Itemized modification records

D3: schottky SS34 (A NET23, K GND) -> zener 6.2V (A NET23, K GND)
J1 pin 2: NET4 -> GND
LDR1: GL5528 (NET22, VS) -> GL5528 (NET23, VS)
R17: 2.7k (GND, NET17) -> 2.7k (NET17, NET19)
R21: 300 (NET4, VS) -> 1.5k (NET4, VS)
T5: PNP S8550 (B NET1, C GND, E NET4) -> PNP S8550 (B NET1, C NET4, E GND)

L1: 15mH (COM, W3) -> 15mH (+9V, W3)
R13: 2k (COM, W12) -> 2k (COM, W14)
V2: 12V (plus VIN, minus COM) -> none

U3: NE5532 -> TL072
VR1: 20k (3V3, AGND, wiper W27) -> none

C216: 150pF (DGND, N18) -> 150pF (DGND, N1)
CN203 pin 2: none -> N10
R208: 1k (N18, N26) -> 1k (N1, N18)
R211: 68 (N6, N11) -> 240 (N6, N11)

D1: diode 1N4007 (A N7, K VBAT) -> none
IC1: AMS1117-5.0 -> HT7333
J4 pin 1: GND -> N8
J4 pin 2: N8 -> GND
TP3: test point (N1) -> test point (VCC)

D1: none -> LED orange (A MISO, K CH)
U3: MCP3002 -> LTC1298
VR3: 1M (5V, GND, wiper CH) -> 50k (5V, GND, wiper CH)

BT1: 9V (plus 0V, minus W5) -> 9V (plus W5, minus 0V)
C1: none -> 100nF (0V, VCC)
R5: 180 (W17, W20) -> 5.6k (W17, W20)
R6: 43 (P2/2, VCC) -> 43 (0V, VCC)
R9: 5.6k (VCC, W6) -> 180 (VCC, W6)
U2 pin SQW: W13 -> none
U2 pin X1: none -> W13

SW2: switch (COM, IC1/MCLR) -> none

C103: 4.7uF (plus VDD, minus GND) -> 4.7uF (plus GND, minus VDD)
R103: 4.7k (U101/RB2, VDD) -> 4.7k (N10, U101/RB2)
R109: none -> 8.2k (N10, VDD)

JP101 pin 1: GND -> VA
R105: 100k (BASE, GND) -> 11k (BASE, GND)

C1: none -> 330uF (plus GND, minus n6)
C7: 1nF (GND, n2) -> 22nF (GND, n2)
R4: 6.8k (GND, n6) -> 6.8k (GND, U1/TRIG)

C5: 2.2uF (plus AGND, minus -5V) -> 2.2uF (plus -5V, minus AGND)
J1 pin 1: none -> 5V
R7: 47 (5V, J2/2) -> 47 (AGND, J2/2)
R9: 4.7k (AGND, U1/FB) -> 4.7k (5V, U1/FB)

What to do:
All of the entries above are to be written out again exactly.

Reply:
D3: schottky SS34 (A NET23, K GND) -> zener 6.2V (A NET23, K GND)
J1 pin 2: NET4 -> GND
LDR1: GL5528 (NET22, VS) -> GL5528 (NET23, VS)
R17: 2.7k (GND, NET17) -> 2.7k (NET17, NET19)
R21: 300 (NET4, VS) -> 1.5k (NET4, VS)
T5: PNP S8550 (B NET1, C GND, E NET4) -> PNP S8550 (B NET1, C NET4, E GND)

L1: 15mH (COM, W3) -> 15mH (+9V, W3)
R13: 2k (COM, W12) -> 2k (COM, W14)
V2: 12V (plus VIN, minus COM) -> none

U3: NE5532 -> TL072
VR1: 20k (3V3, AGND, wiper W27) -> none

C216: 150pF (DGND, N18) -> 150pF (DGND, N1)
CN203 pin 2: none -> N10
R208: 1k (N18, N26) -> 1k (N1, N18)
R211: 68 (N6, N11) -> 240 (N6, N11)

D1: diode 1N4007 (A N7, K VBAT) -> none
IC1: AMS1117-5.0 -> HT7333
J4 pin 1: GND -> N8
J4 pin 2: N8 -> GND
TP3: test point (N1) -> test point (VCC)

D1: none -> LED orange (A MISO, K CH)
U3: MCP3002 -> LTC1298
VR3: 1M (5V, GND, wiper CH) -> 50k (5V, GND, wiper CH)

BT1: 9V (plus 0V, minus W5) -> 9V (plus W5, minus 0V)
C1: none -> 100nF (0V, VCC)
R5: 180 (W17, W20) -> 5.6k (W17, W20)
R6: 43 (P2/2, VCC) -> 43 (0V, VCC)
R9: 5.6k (VCC, W6) -> 180 (VCC, W6)
U2 pin SQW: W13 -> none
U2 pin X1: none -> W13

SW2: switch (COM, IC1/MCLR) -> none

C103: 4.7uF (plus VDD, minus GND) -> 4.7uF (plus GND, minus VDD)
R103: 4.7k (U101/RB2, VDD) -> 4.7k (N10, U101/RB2)
R109: none -> 8.2k (N10, VDD)

JP101 pin 1: GND -> VA
R105: 100k (BASE, GND) -> 11k (BASE, GND)

C1: none -> 330uF (plus GND, minus n6)
C7: 1nF (GND, n2) -> 22nF (GND, n2)
R4: 6.8k (GND, n6) -> 6.8k (GND, U1/TRIG)

C5: 2.2uF (plus AGND, minus -5V) -> 2.2uF (plus -5V, minus AGND)
J1 pin 1: none -> 5V
R7: 47 (5V, J2/2) -> 47 (AGND, J2/2)
R9: 4.7k (AGND, U1/FB) -> 4.7k (5V, U1/FB)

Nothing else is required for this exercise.